• **Your goal**
As the answer, set down the lines below from the one containing "purple wallet: [301,72,382,116]" through the one containing "turquoise wallet: [206,187,305,250]", exactly and inclusively, and no others.

• **Records for processing**
******************************
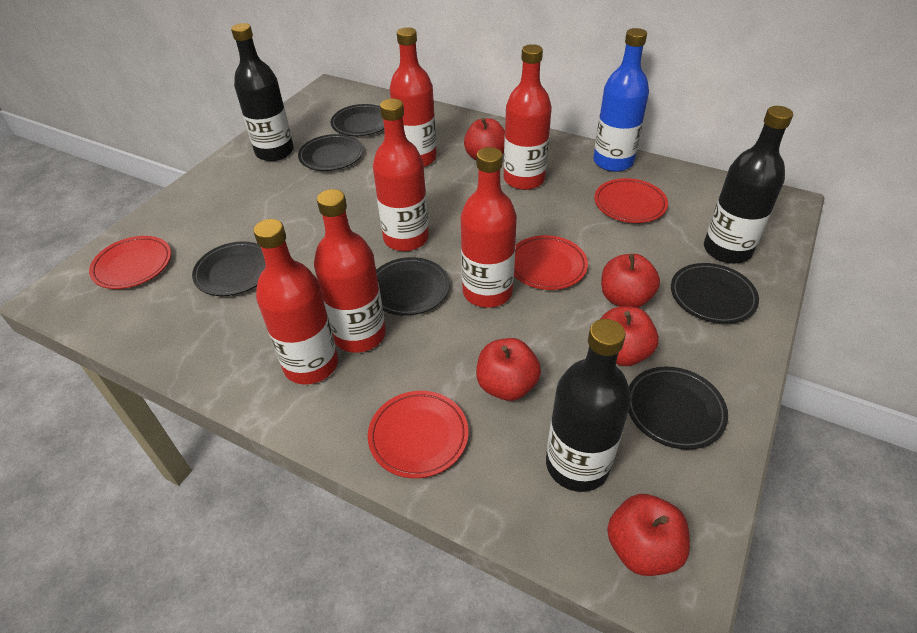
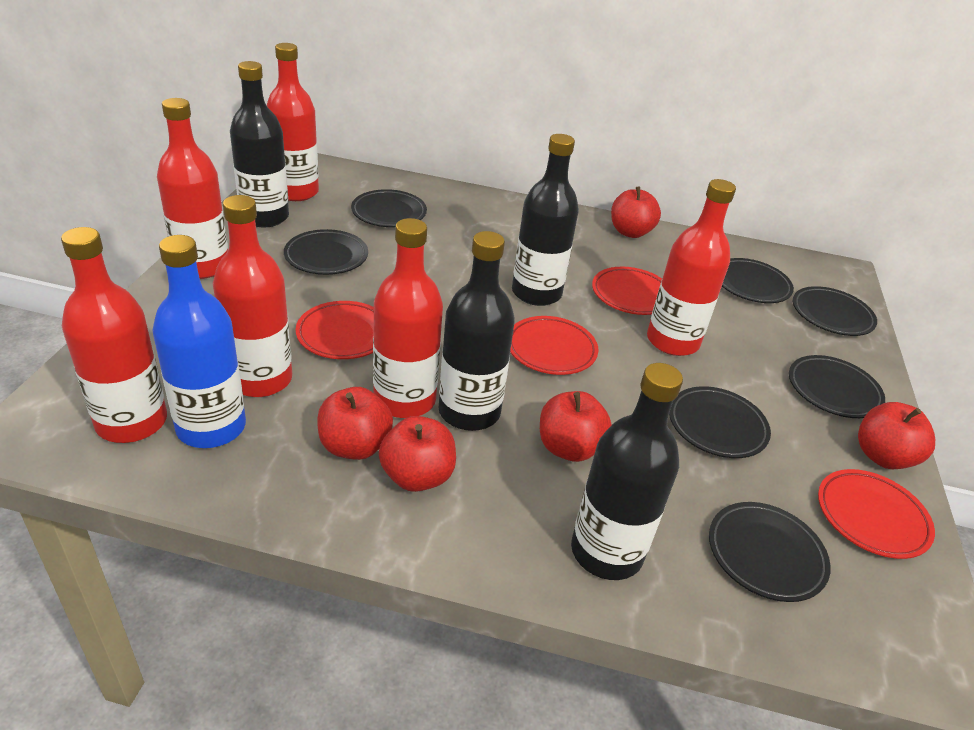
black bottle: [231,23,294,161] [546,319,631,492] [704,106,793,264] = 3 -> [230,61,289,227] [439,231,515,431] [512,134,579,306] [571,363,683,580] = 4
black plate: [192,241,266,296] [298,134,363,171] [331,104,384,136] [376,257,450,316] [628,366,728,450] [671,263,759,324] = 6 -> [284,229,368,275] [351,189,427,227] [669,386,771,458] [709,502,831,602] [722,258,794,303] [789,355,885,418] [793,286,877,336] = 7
******************************
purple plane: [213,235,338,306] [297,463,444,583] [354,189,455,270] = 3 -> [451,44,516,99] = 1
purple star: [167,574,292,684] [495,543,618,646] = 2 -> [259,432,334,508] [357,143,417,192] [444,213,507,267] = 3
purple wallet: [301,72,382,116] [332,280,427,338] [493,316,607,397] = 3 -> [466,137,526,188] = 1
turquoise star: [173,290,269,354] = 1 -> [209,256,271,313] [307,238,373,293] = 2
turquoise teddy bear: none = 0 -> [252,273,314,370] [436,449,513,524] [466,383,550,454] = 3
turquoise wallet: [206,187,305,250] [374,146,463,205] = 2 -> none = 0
******************************
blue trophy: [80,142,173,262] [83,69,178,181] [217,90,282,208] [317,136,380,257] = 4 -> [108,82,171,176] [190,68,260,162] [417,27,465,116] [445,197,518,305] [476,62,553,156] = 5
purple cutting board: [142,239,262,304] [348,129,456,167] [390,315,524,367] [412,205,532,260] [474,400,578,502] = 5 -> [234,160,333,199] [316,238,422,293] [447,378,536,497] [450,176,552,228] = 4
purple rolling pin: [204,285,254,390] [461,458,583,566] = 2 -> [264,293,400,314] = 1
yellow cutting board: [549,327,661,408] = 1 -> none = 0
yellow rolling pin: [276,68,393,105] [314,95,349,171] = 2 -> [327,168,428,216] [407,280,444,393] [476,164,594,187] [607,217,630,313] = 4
******************************
• **Result of the task**
purple wallet: [301,72,382,116] [332,280,427,338] [493,316,607,397] = 3 -> [466,137,526,188] = 1
turquoise star: [173,290,269,354] = 1 -> [209,256,271,313] [307,238,373,293] = 2
turquoise teddy bear: none = 0 -> [252,273,314,370] [436,449,513,524] [466,383,550,454] = 3
turquoise wallet: [206,187,305,250] [374,146,463,205] = 2 -> none = 0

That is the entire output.